> [YOUR INSTRUCTIONS]:
Please quote exactly the lines below from the line containing "579 181) x2.19" to the line containing "362 287 430)", both lines included, and nothing else.

> [ENTRIES SUPPLIED]:

>>>

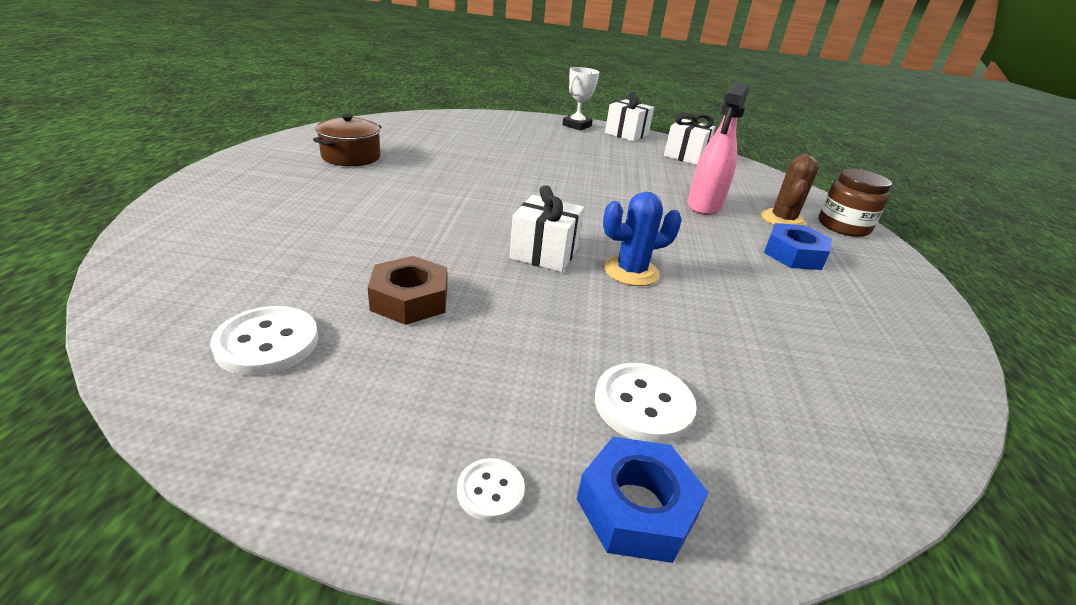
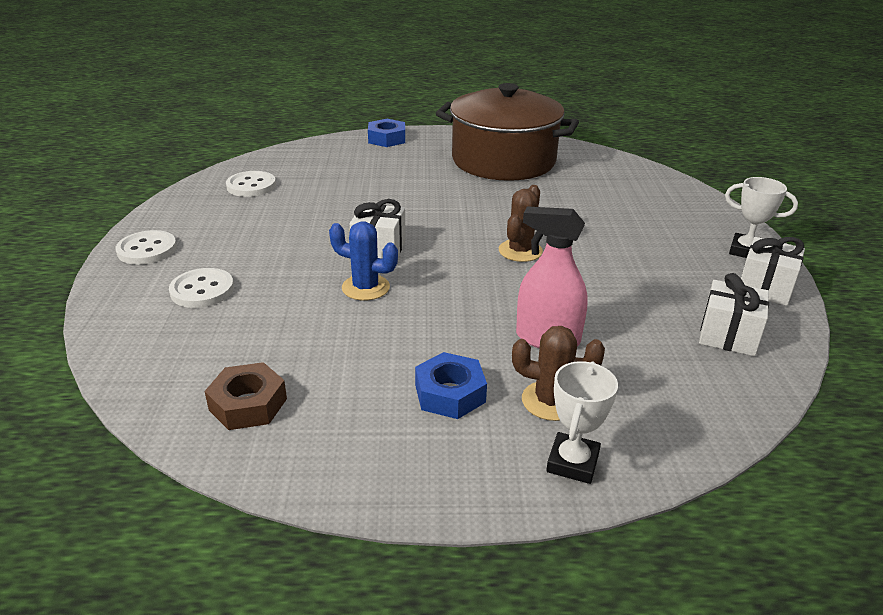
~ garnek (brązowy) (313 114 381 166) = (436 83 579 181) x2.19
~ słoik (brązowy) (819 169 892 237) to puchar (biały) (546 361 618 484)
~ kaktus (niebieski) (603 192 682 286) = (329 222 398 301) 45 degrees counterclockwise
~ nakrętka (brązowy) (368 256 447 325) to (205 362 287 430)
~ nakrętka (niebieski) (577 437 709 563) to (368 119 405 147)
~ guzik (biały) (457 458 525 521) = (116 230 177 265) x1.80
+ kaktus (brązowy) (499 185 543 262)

<<<
>>>

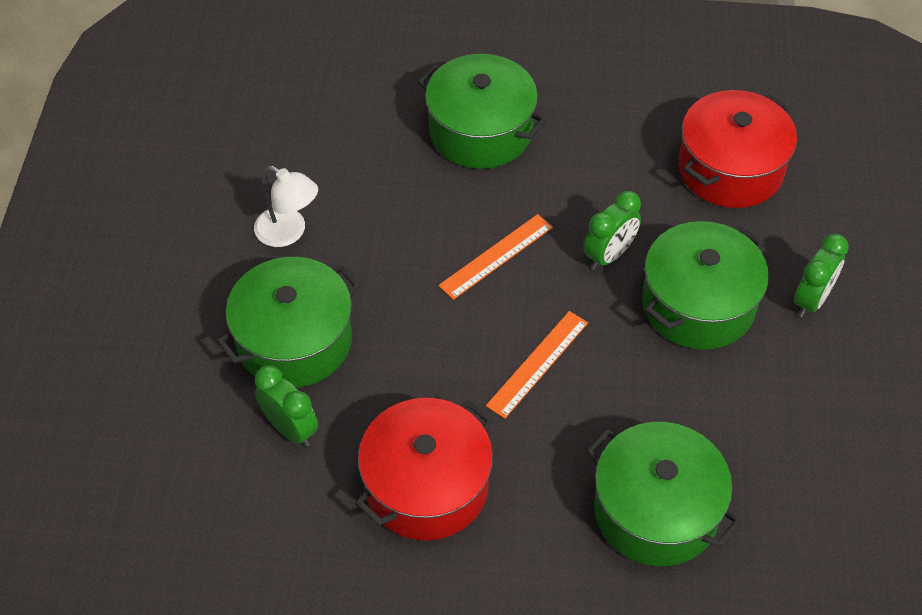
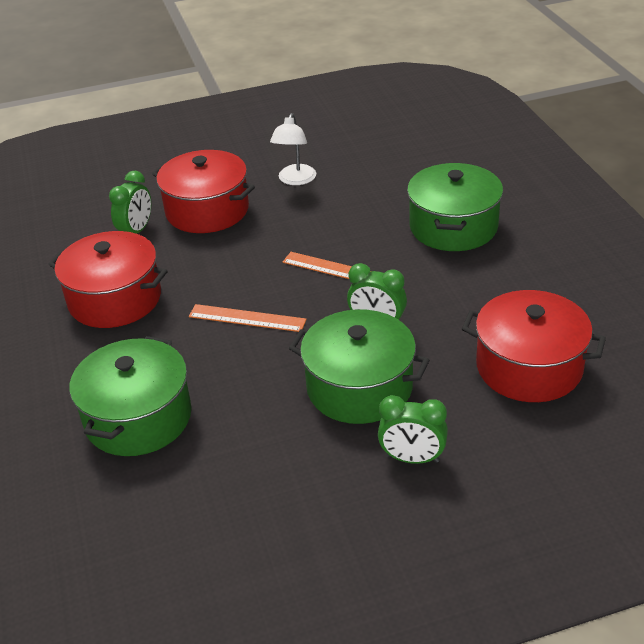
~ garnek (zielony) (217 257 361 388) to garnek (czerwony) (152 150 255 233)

<<<
>>>

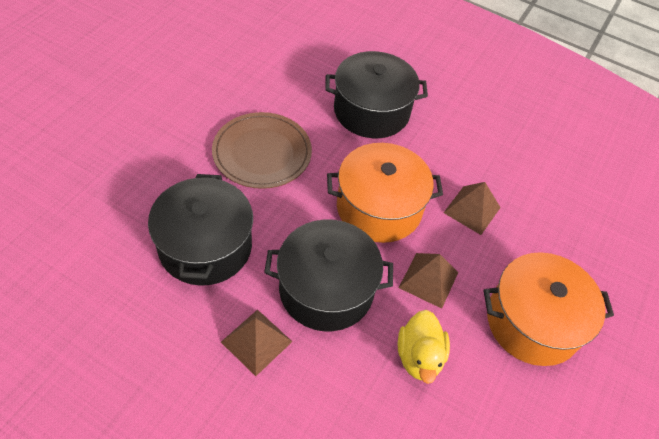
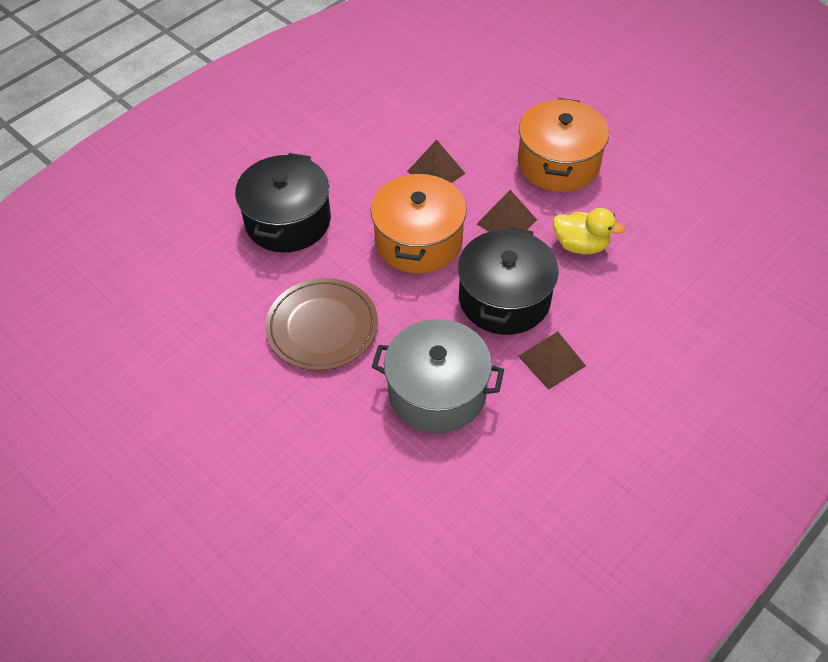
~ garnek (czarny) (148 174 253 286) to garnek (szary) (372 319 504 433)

<<<

> [TASK ANSWER]:
~ garnek (brązowy) (313 114 381 166) = (436 83 579 181) x2.19
~ słoik (brązowy) (819 169 892 237) to puchar (biały) (546 361 618 484)
~ kaktus (niebieski) (603 192 682 286) = (329 222 398 301) 45 degrees counterclockwise
~ nakrętka (brązowy) (368 256 447 325) to (205 362 287 430)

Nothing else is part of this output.